For every record beneath this instruction, give an exact repetition, omitting images.

++++ Data records ++++

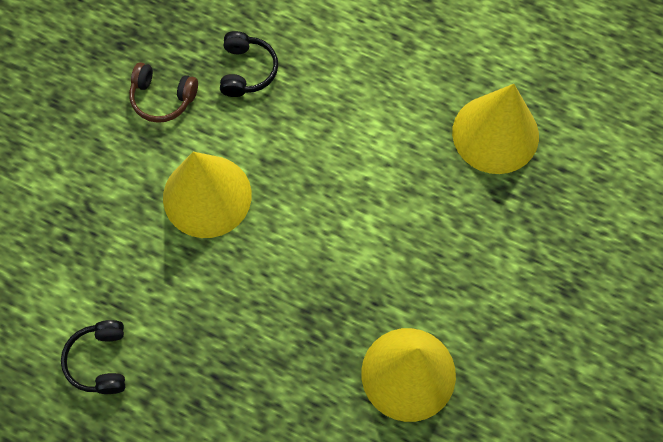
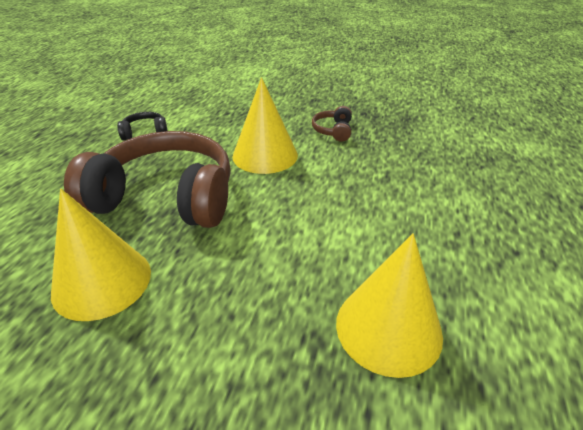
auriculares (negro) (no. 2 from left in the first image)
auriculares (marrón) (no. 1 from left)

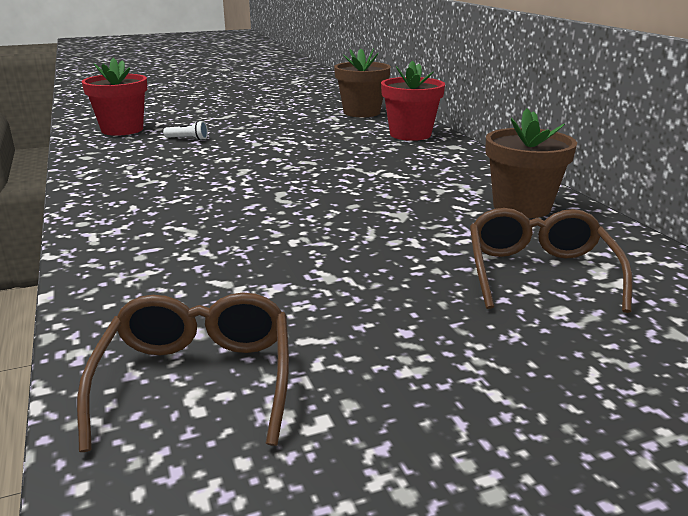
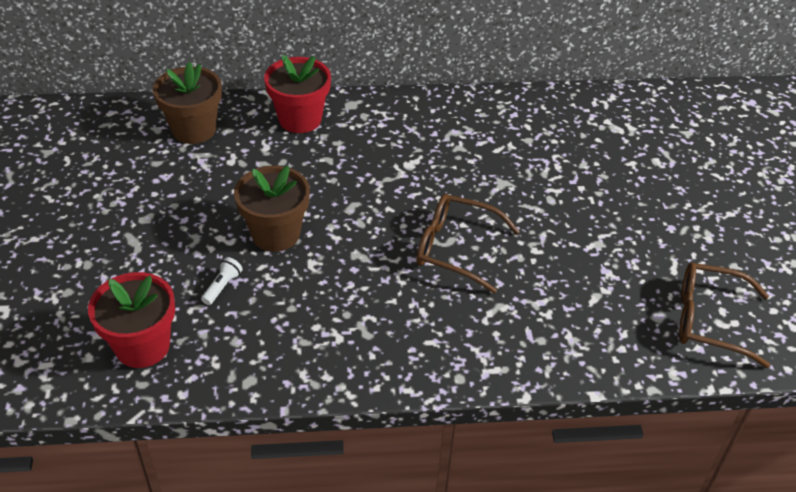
maceta (marrón) (no. 2 from left)
gafas (marrón) (no. 1 from left)

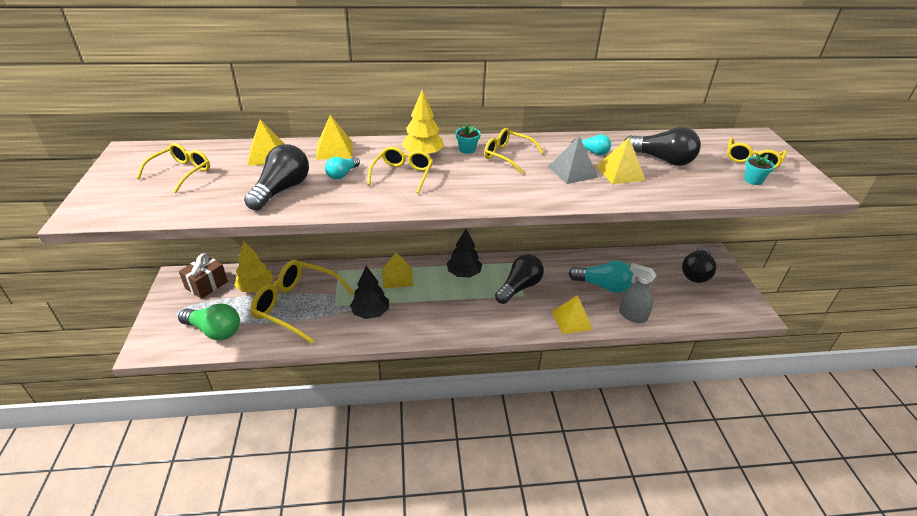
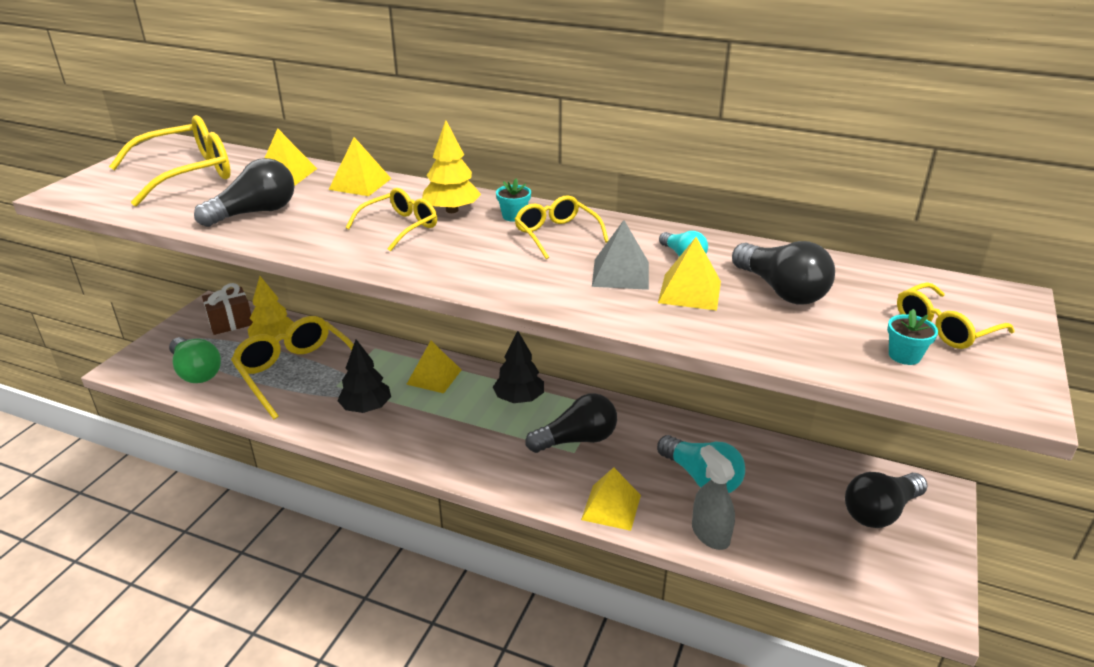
gafas (amarillo) (no. 1 from left)
bombilla (turquesa) (no. 1 from left in the first image)

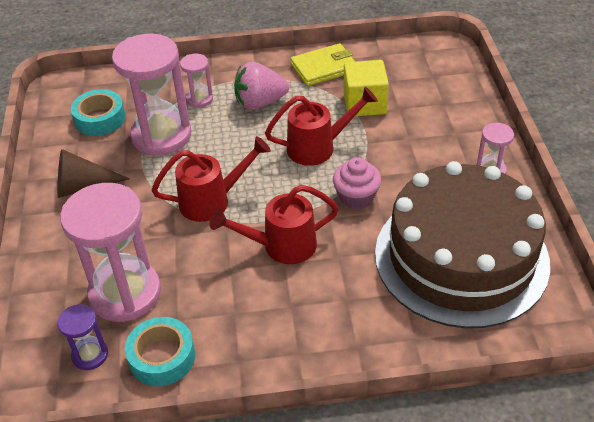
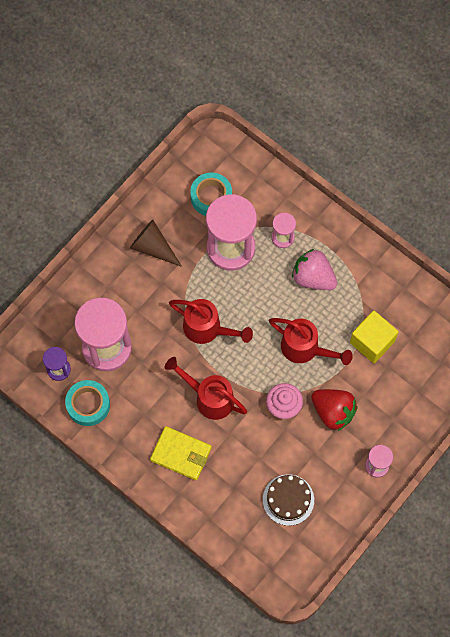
cartera (amarillo)
tarta (marrón)
fresa (rojo)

++++

## Response for this exercise
auriculares (negro) (no. 2 from left in the first image)
auriculares (marrón) (no. 1 from left)

maceta (marrón) (no. 2 from left)
gafas (marrón) (no. 1 from left)

gafas (amarillo) (no. 1 from left)
bombilla (turquesa) (no. 1 from left in the first image)

cartera (amarillo)
tarta (marrón)
fresa (rojo)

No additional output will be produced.